What to do:
Only the lines from the one containing "carcinoma? Return masks as SVG." through the final line of the material below should be output, exactly as they stand.

Stored records
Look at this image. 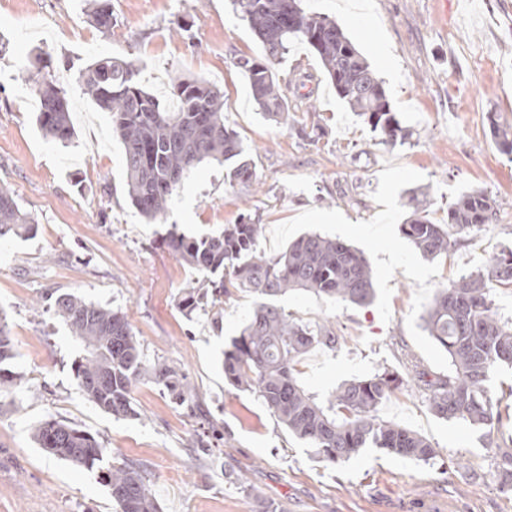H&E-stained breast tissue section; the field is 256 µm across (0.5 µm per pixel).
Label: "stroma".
Segmentation results:
<instances>
[{
	"instance_id": "1",
	"label": "stroma",
	"mask_w": 512,
	"mask_h": 512,
	"mask_svg": "<svg viewBox=\"0 0 512 512\" xmlns=\"http://www.w3.org/2000/svg\"><path fill=\"white\" fill-rule=\"evenodd\" d=\"M105 33L86 0H0V184L37 221L25 237L0 240V310L21 380L0 394V512H114L96 468L77 467L39 448L33 431L54 418L110 448V462L144 470L161 512H512L494 461L512 451V425L488 447L484 431L436 417L412 381L415 368L448 370V355L422 316L440 288L512 247V156L490 131L512 125V0H304L336 19L380 77L407 131L386 144L322 77L316 55L292 45L278 65L291 104L287 124L259 114L238 57L260 54L231 0H111ZM51 57L71 99L69 146L46 138L39 98L17 67L34 50ZM138 60L143 85L169 98L174 77L205 79L224 92V122L255 166L252 183L229 184L217 164H200L173 196L161 223L131 206L109 113L83 95L78 77L92 60ZM426 192L437 224L461 194L496 203L494 223L458 234L447 256L424 258L400 233L406 193ZM263 226L259 248L280 252L303 234L337 237L363 252L373 271L370 305L308 292L279 300L301 323H328L336 348L318 346L299 364L318 398L383 370L402 378L378 408L383 420L437 448L424 462L376 448L331 466L288 434L257 393L224 379V351L254 309L232 291L185 314L180 302L196 274L161 243L170 226L190 237L216 235L244 215ZM75 293L121 311L147 363L187 375L195 412L163 385L133 390L137 412L115 418L90 402L74 375L84 345L55 315L49 294ZM221 327H214V317Z\"/></svg>"
}]
</instances>
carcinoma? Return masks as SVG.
Returning a JSON list of instances; mask_svg holds the SVG:
<instances>
[{"instance_id": "cac0c4a2", "label": "carcinoma", "mask_w": 512, "mask_h": 512, "mask_svg": "<svg viewBox=\"0 0 512 512\" xmlns=\"http://www.w3.org/2000/svg\"><path fill=\"white\" fill-rule=\"evenodd\" d=\"M258 39L262 52L242 56L237 67L248 80L259 113L277 123L288 121L290 106L276 71L292 43H306L318 57L324 77L351 111L386 140L404 137L382 81L335 20L302 7V0H232ZM90 22L112 31L110 0H93ZM51 60L38 53L21 73L33 82L40 99L37 121L51 140L65 145L74 137L68 92L52 78ZM136 61L99 57L79 75L83 93L111 114L112 137L123 148L126 191L132 206L148 222L165 214L172 196L204 161L224 166L229 183L255 178L249 153L237 132L224 124V95L204 79L180 76L173 81L177 108L171 110L139 80ZM491 134L501 150L512 154V126L491 121ZM412 209L402 235L429 259L456 246L446 226L462 232L495 219L493 199L483 191L466 192L448 205V225L431 221L414 191ZM37 223L22 211L14 192L0 184V239L26 236ZM259 221L226 224L218 236L189 238L172 224L162 244L193 268L199 277L182 299L191 314L202 300L217 301L230 289L245 290L255 307L240 334L224 351V378L242 391H255L289 434L314 449L329 464L349 459L366 448L418 461L438 455L424 437L377 416V408L402 381L383 371L337 387L321 401L297 378L298 361L316 346L336 348L333 327H310L291 318L278 299L305 291L336 302L365 306L373 302L372 269L363 254L346 242L308 233L284 251L266 255L258 250ZM512 288V248L490 256L479 270L439 289L426 309L425 329L447 354L448 373L417 382L433 414L459 420L492 434L503 426L504 395L490 390L493 372L512 368V322L497 316L493 291ZM56 314L84 343L87 355L75 366V377L89 401L116 417H135L132 392L149 376L181 405L190 403L185 376L168 364H146L139 342L124 315L86 301L74 293L54 298ZM0 317V394L17 385L19 376L5 368L15 357L12 340ZM39 447L76 466L91 468L109 453L88 432L61 420L42 422L35 430ZM501 488L512 491V452L496 458ZM111 491L115 512H159L151 484L128 465L111 466L102 475Z\"/></svg>"}]
</instances>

Exercise answer:
carcinoma? Return masks as SVG.
Returning a JSON list of instances; mask_svg holds the SVG:
<instances>
[{"instance_id": "cac0c4a2", "label": "carcinoma", "mask_w": 512, "mask_h": 512, "mask_svg": "<svg viewBox=\"0 0 512 512\" xmlns=\"http://www.w3.org/2000/svg\"><path fill=\"white\" fill-rule=\"evenodd\" d=\"M258 39L262 52L242 56L237 67L248 80L259 113L277 123L288 121L290 106L276 71L292 43H306L318 57L324 77L351 111L386 140L404 137L382 81L335 20L302 7V0H232ZM90 22L112 31L110 0H93ZM51 60L38 53L21 73L33 82L40 99L37 121L51 140L65 145L74 137L68 92L52 78ZM136 61L99 57L79 75L83 93L111 114L112 137L123 148L126 191L132 206L148 222L165 214L172 196L204 161L224 166L229 183L255 178L249 153L237 132L224 124V95L204 79L180 76L173 81L177 108L171 110L139 80ZM491 134L501 150L512 154V126L491 121ZM412 209L402 235L429 259L456 246L446 226L462 232L495 219L493 199L483 191L466 192L448 205V225L431 221L414 191ZM37 223L22 211L14 192L0 184V239L26 236ZM259 221L226 224L218 236L189 238L172 224L162 244L193 268L199 277L182 299L191 314L202 300L217 301L230 289L245 290L255 307L240 334L224 351V378L242 391H255L289 434L314 449L329 464L349 459L366 448L418 461L438 455L424 437L377 416V408L402 381L383 371L337 387L321 401L297 378L298 361L316 346L336 348L333 327H310L291 318L278 299L305 291L336 302L365 306L373 302L372 269L363 254L346 242L308 233L284 251L266 255L258 250ZM512 288V248L490 256L479 270L439 289L426 309L425 329L447 354L448 373L417 382L433 414L459 420L492 434L503 426L504 395L490 390L493 372L512 368V322L497 316L493 291ZM56 314L84 343L87 355L75 366V377L89 401L116 417H135L132 392L149 376L181 405L190 403L185 376L168 364H146L139 342L124 315L86 301L74 293L54 298ZM0 317V394L17 385L19 376L5 368L15 357L12 340ZM39 447L76 466L91 468L109 453L88 432L61 420L42 422L35 430ZM501 488L512 491V452L496 458ZM111 491L115 512H159L151 484L128 465L111 466L102 475Z\"/></svg>"}]
</instances>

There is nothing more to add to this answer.